In the material below, the lines from the one containing "(790, 277) = (672, 335): none" through the one containing "(531, 311) = (188, 206): yellow" are to be given again exactly, ends included, and no others.

═════ Source information ═════

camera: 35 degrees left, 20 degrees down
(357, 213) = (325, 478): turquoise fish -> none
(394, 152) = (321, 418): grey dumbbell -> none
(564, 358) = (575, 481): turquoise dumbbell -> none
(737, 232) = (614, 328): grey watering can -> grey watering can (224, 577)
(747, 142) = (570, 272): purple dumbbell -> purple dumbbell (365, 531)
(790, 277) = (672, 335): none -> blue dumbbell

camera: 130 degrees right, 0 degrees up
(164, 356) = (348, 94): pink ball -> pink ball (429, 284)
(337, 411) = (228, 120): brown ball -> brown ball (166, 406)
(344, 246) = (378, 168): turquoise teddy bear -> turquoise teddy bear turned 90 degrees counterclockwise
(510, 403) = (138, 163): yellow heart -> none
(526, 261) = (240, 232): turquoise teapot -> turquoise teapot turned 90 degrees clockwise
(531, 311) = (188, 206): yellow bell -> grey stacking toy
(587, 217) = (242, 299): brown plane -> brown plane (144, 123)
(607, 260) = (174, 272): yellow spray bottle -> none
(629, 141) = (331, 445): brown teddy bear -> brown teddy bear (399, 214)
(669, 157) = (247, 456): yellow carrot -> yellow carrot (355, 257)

═════
═════ Source information ═════

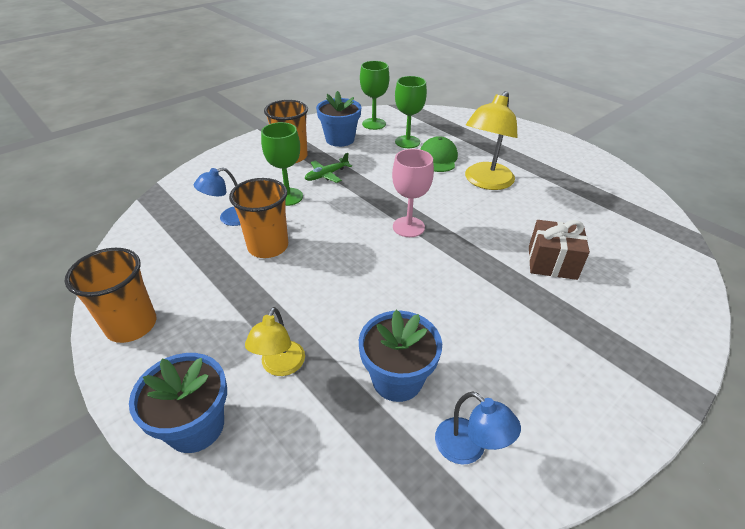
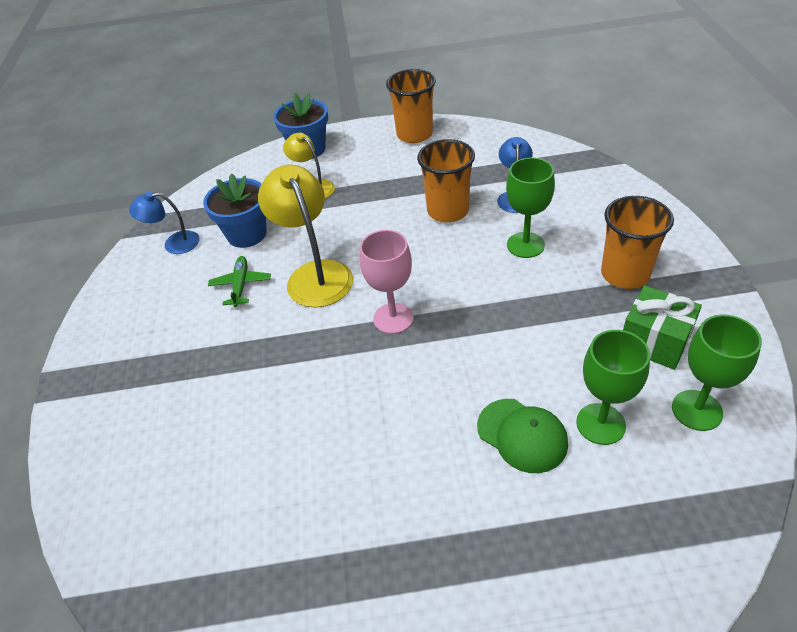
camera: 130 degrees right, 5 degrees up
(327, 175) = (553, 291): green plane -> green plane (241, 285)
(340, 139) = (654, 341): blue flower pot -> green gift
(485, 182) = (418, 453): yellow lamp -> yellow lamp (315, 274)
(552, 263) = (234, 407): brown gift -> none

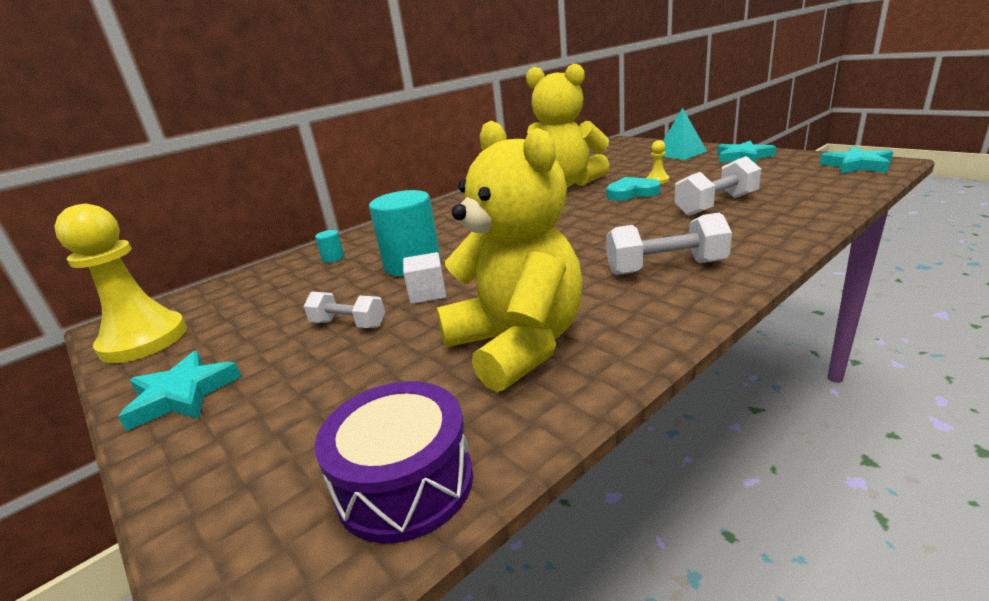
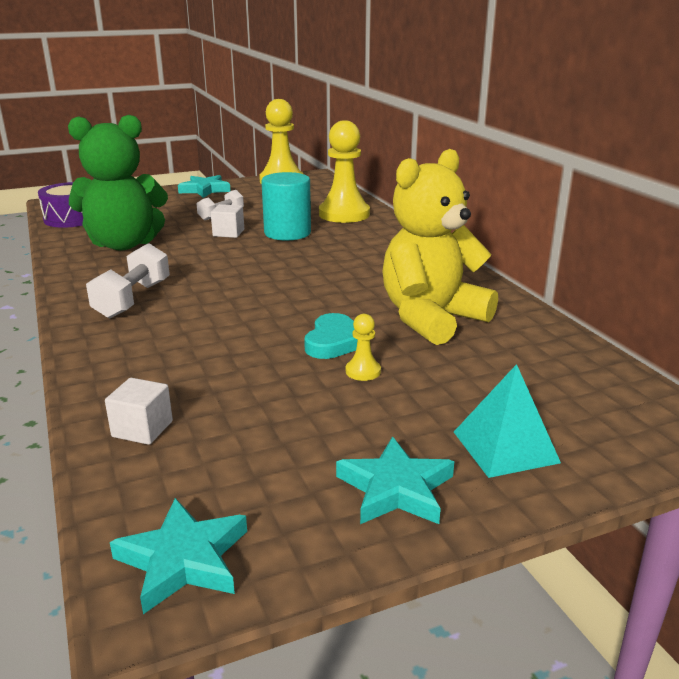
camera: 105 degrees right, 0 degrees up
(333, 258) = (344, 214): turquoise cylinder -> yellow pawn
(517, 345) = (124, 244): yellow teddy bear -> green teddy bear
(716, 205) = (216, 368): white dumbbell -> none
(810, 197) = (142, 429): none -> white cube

═════

Completed task.
(790, 277) = (672, 335): none -> blue dumbbell

camera: 130 degrees right, 0 degrees up
(164, 356) = (348, 94): pink ball -> pink ball (429, 284)
(337, 411) = (228, 120): brown ball -> brown ball (166, 406)
(344, 246) = (378, 168): turquoise teddy bear -> turquoise teddy bear turned 90 degrees counterclockwise
(510, 403) = (138, 163): yellow heart -> none
(526, 261) = (240, 232): turquoise teapot -> turquoise teapot turned 90 degrees clockwise
(531, 311) = (188, 206): yellow bell -> grey stacking toy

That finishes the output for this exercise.